◆ DATA EXCERPT:
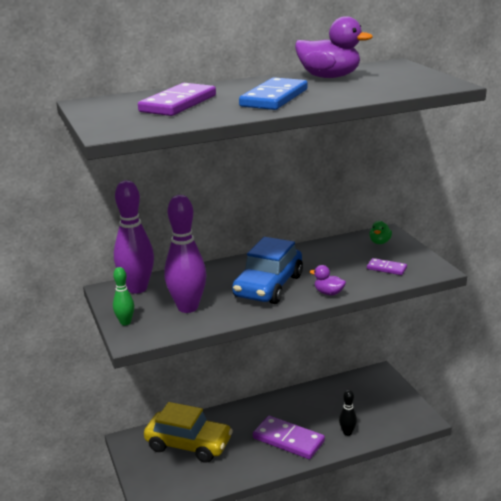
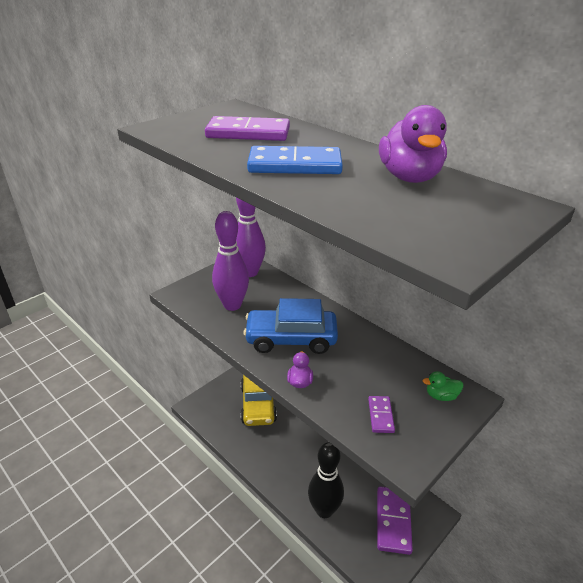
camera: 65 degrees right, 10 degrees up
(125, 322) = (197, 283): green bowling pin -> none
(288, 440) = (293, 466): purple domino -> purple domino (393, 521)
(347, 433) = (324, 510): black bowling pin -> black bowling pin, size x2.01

◆ TASK ITEM: Print the entire listing above verbatim. No picture should be included.

◆ EXERCISE RESULT:
camera: 65 degrees right, 10 degrees up
(125, 322) = (197, 283): green bowling pin -> none
(288, 440) = (293, 466): purple domino -> purple domino (393, 521)
(347, 433) = (324, 510): black bowling pin -> black bowling pin, size x2.01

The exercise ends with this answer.